**TO DO**
Every line from the top of the records below through the one containing "green ellipse at" must be copied exactly, and the pictures must not be.

** DATASET RECORDS follows **

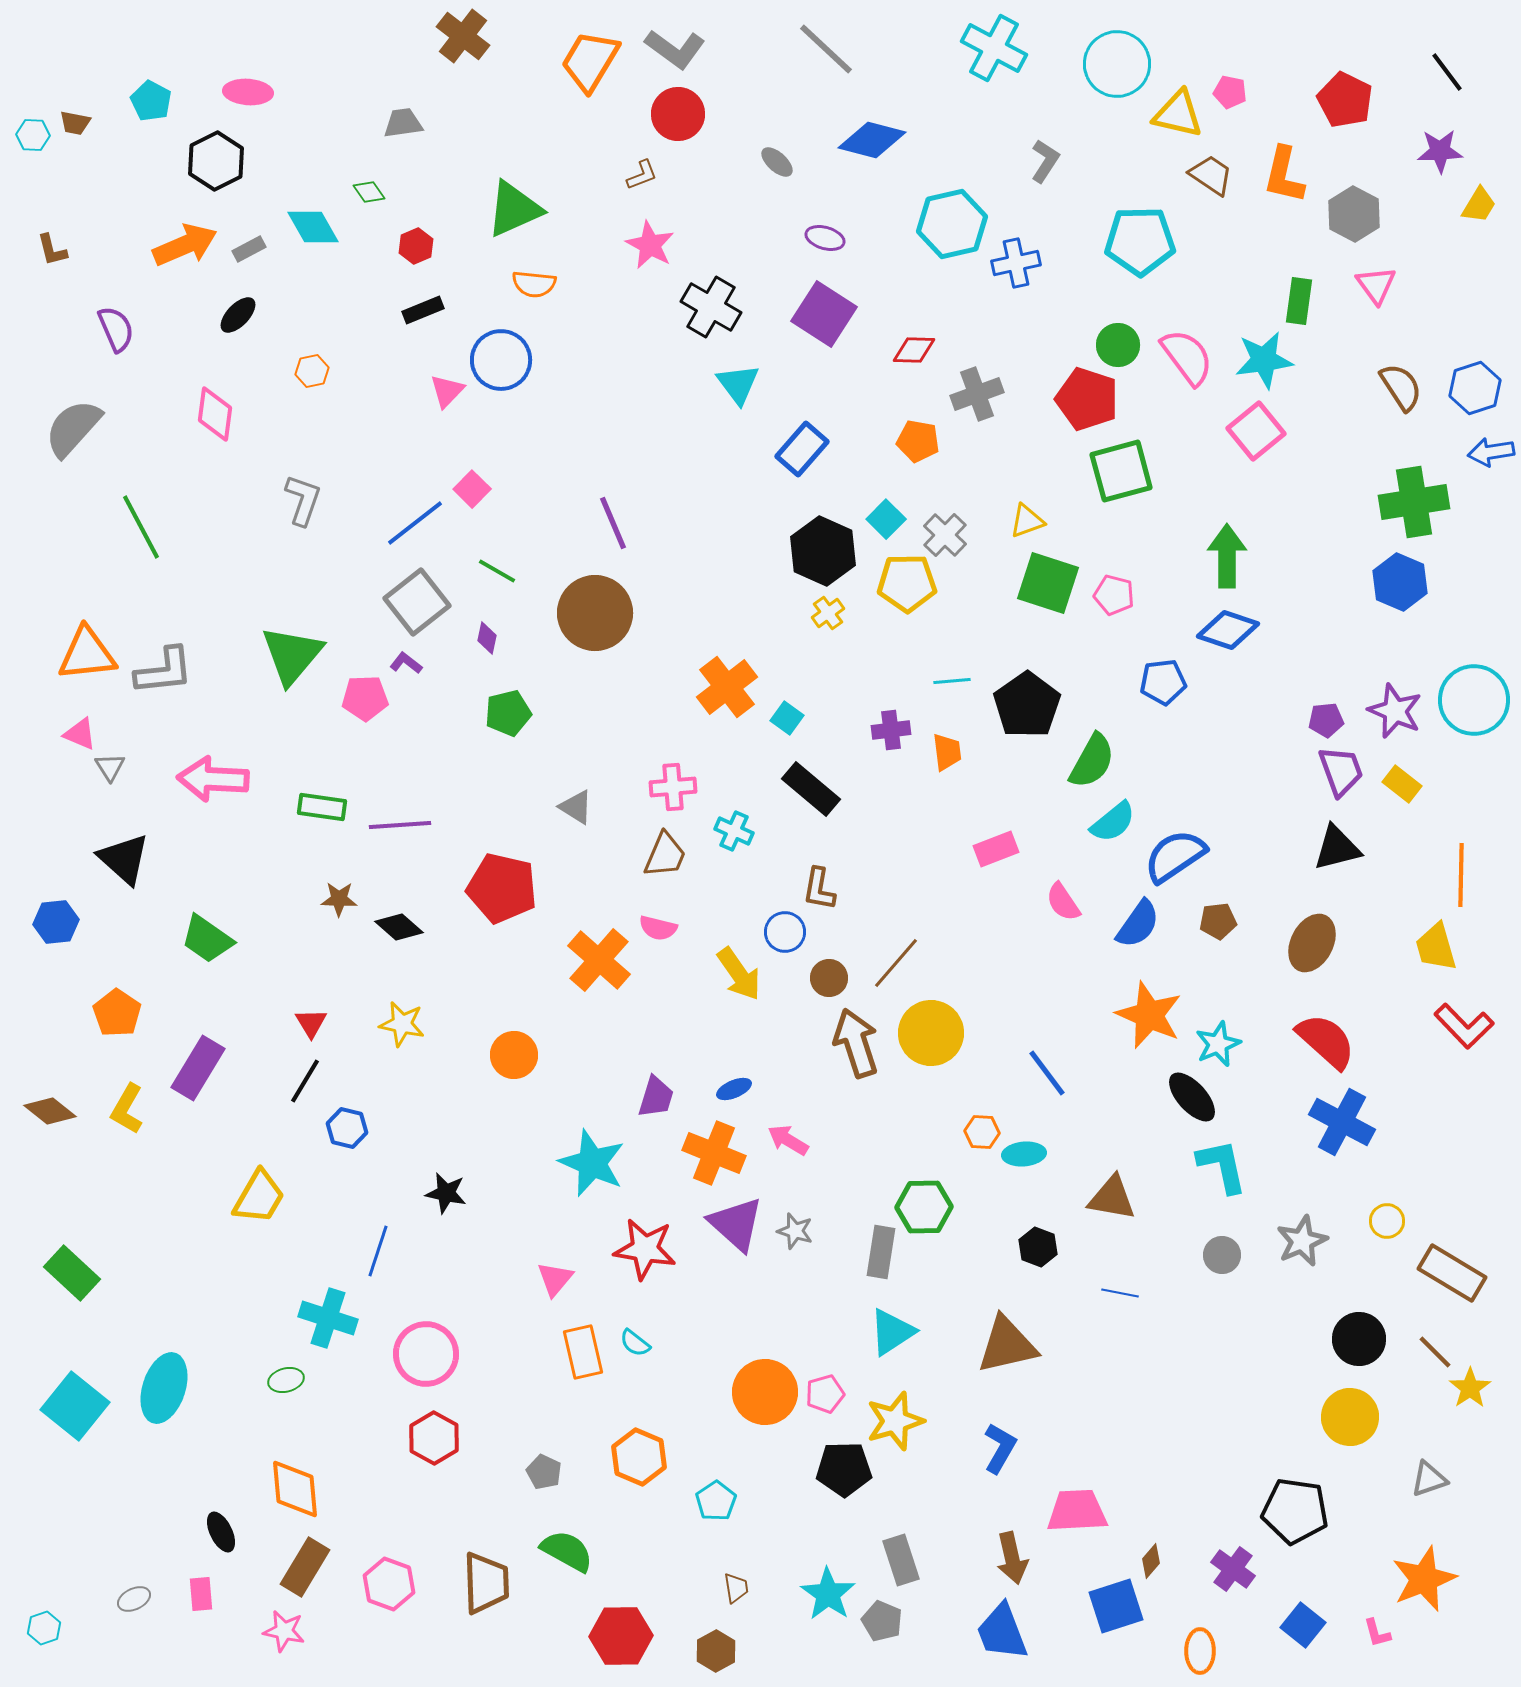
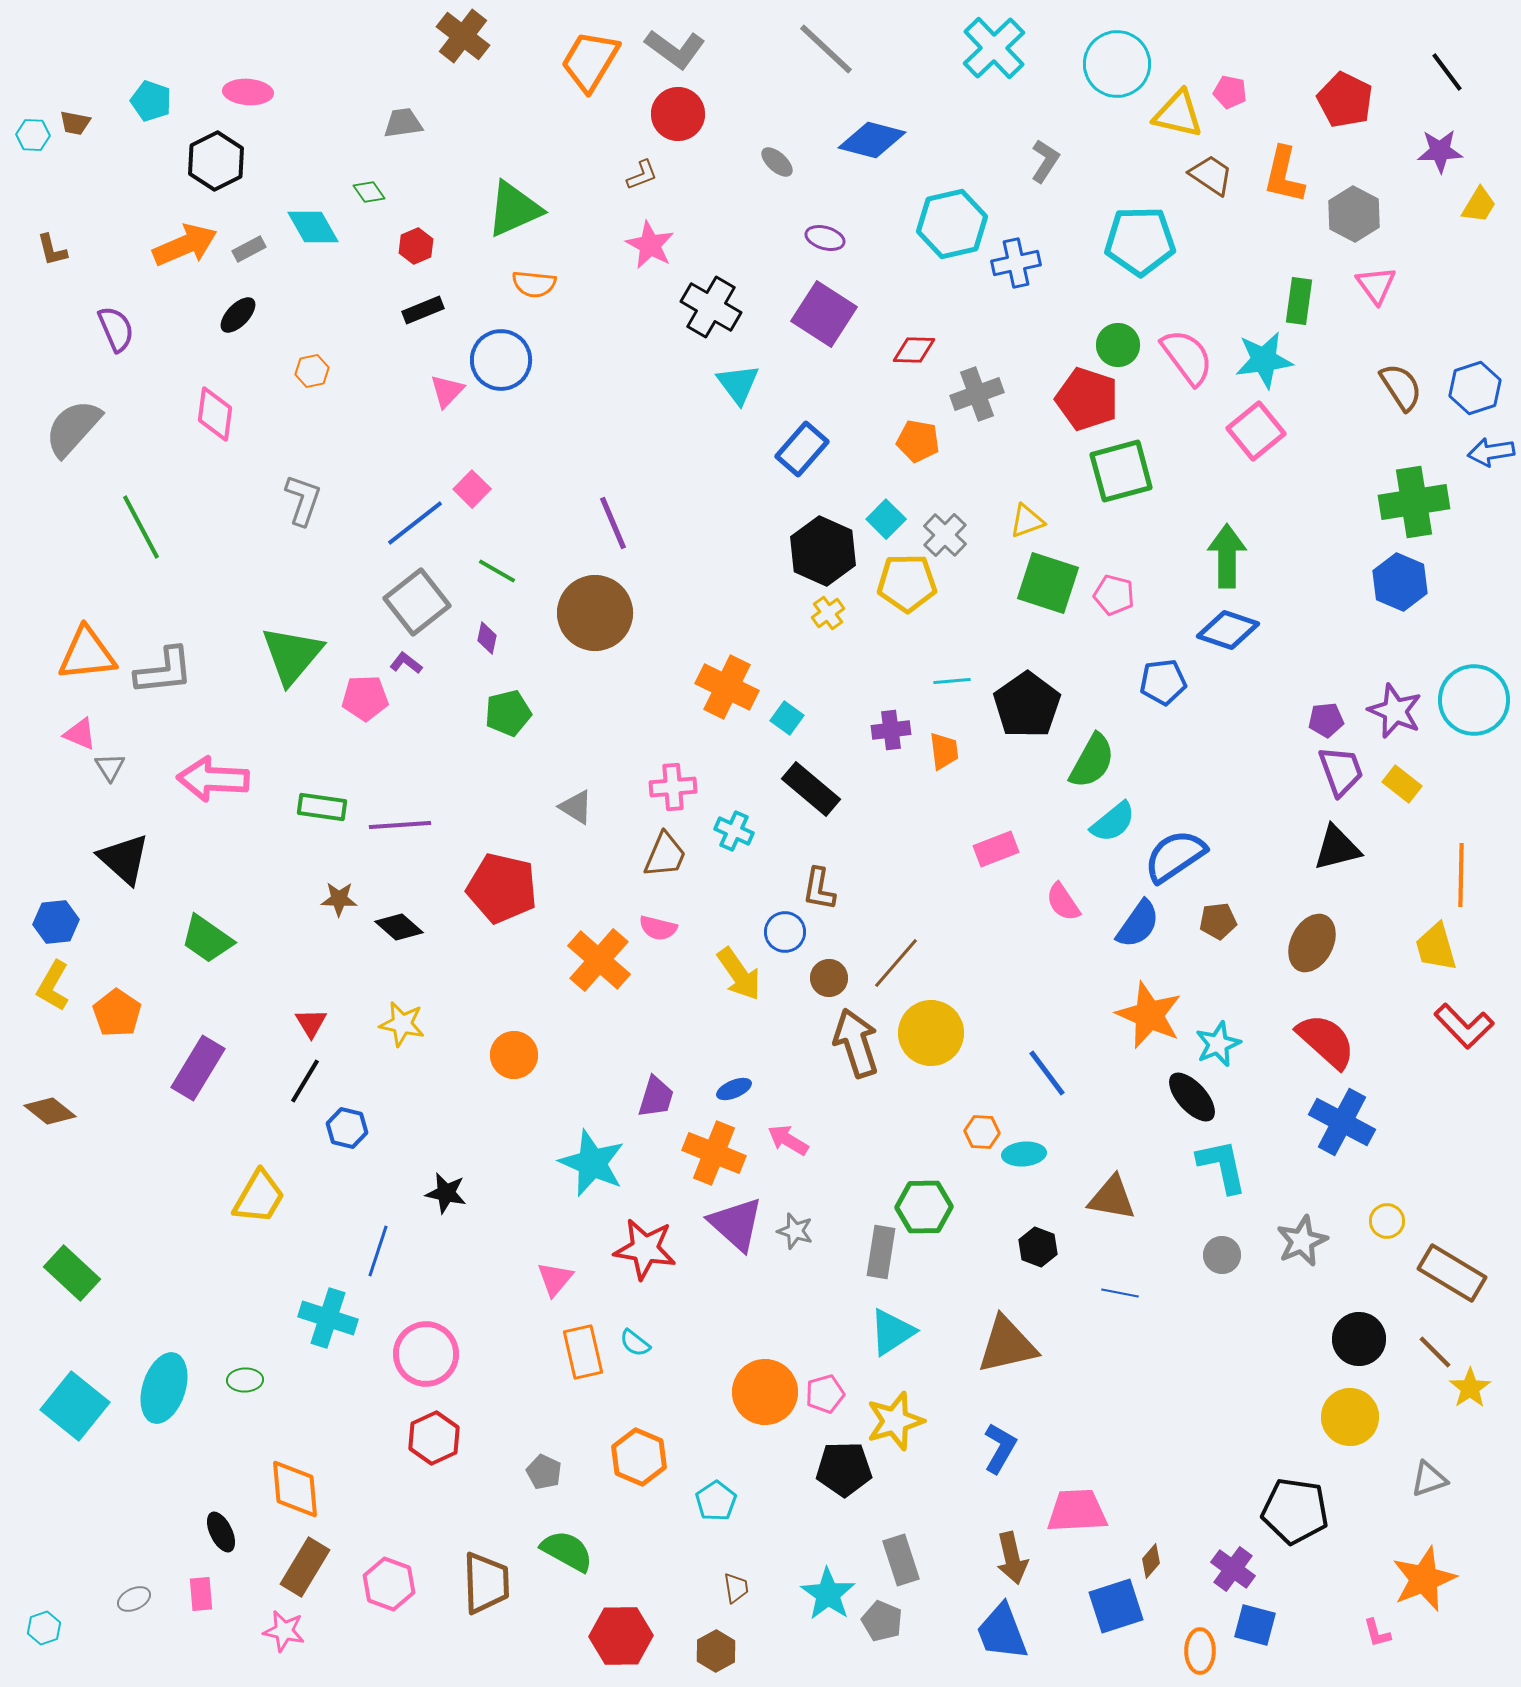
cyan cross at (994, 48): rotated 18 degrees clockwise
cyan pentagon at (151, 101): rotated 9 degrees counterclockwise
orange cross at (727, 687): rotated 26 degrees counterclockwise
orange trapezoid at (947, 752): moved 3 px left, 1 px up
yellow L-shape at (127, 1109): moved 74 px left, 123 px up
green ellipse at (286, 1380): moved 41 px left; rotated 12 degrees clockwise
red hexagon at (434, 1438): rotated 6 degrees clockwise
blue square at (1303, 1625): moved 48 px left; rotated 24 degrees counterclockwise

** End of DATASET RECORDS **

**EXERCISE SOLUTION**
cyan cross at (994, 48): rotated 18 degrees clockwise
cyan pentagon at (151, 101): rotated 9 degrees counterclockwise
orange cross at (727, 687): rotated 26 degrees counterclockwise
orange trapezoid at (947, 752): moved 3 px left, 1 px up
yellow L-shape at (127, 1109): moved 74 px left, 123 px up
green ellipse at (286, 1380): moved 41 px left; rotated 12 degrees clockwise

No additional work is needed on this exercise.